(Object matching data)
○ ○ ○ ○ ○ ○ ○
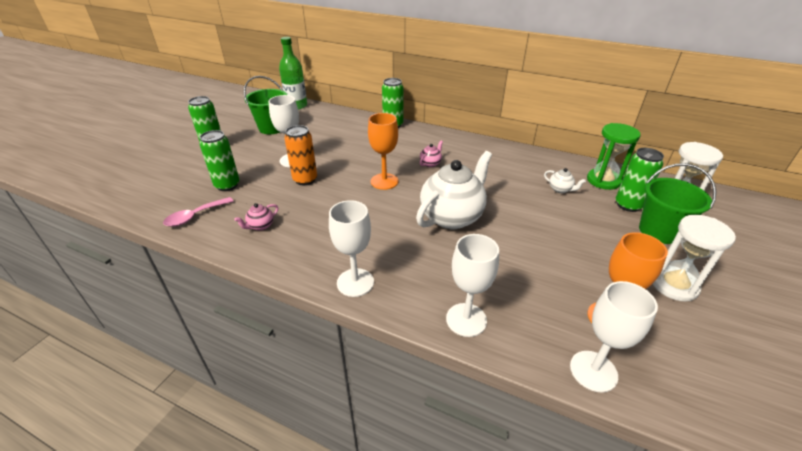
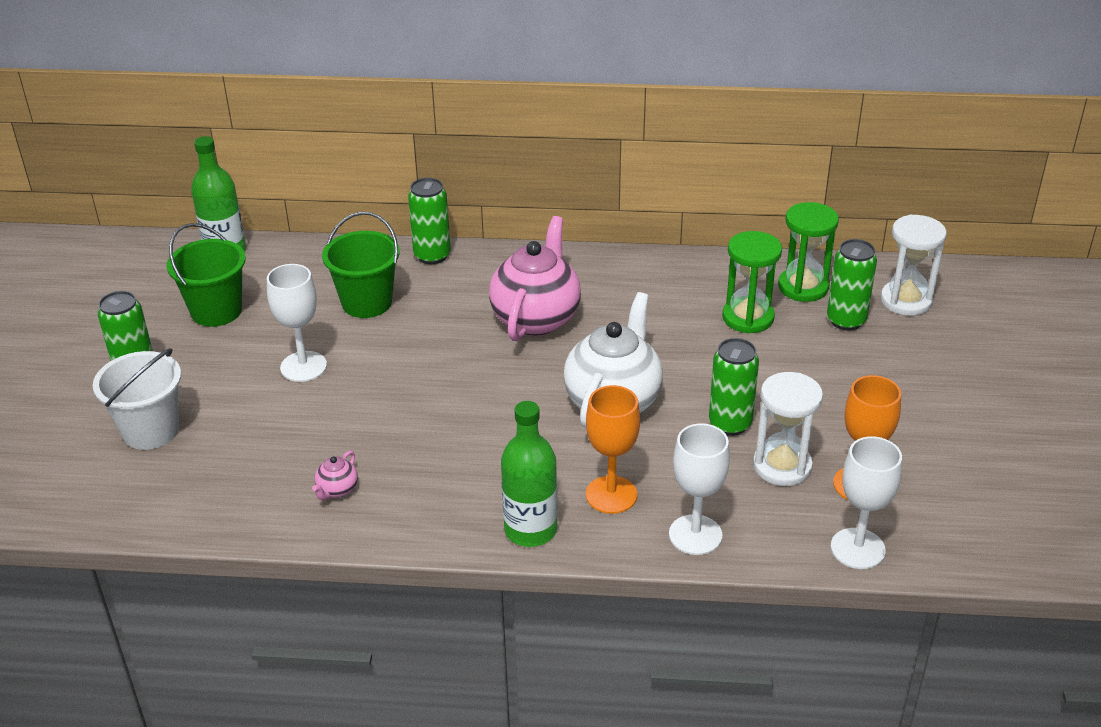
camera: 20 degrees left, 0 degrees up
(195, 216) = (218, 503): pink spoon -> none
(196, 172) = (151, 430): none -> white bucket
(227, 185) = (227, 439): green can -> green can (730, 424)
(305, 180) = (351, 397): orange can -> none
(355, 282) = (530, 530): white goblet -> green bottle
(384, 181) = (481, 368): orange goblet -> orange goblet (611, 495)
(430, 163) = (536, 318): pink teapot -> pink teapot, size x2.45
(560, 189) = (748, 317): white teapot -> green hourglass
(659, 231) = (893, 351): green bucket -> green bucket (367, 302)
(674, 285) = (924, 422): white hourglass -> white hourglass (782, 466)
○ ○ ○ ○ ○ ○ ○
## Description of the task:
Each line from the one containing "(560, 189) = (748, 317): white" through the final line of the records must be repeated exactly, with no line added or dropped.

## Result for this task:
(560, 189) = (748, 317): white teapot -> green hourglass
(659, 231) = (893, 351): green bucket -> green bucket (367, 302)
(674, 285) = (924, 422): white hourglass -> white hourglass (782, 466)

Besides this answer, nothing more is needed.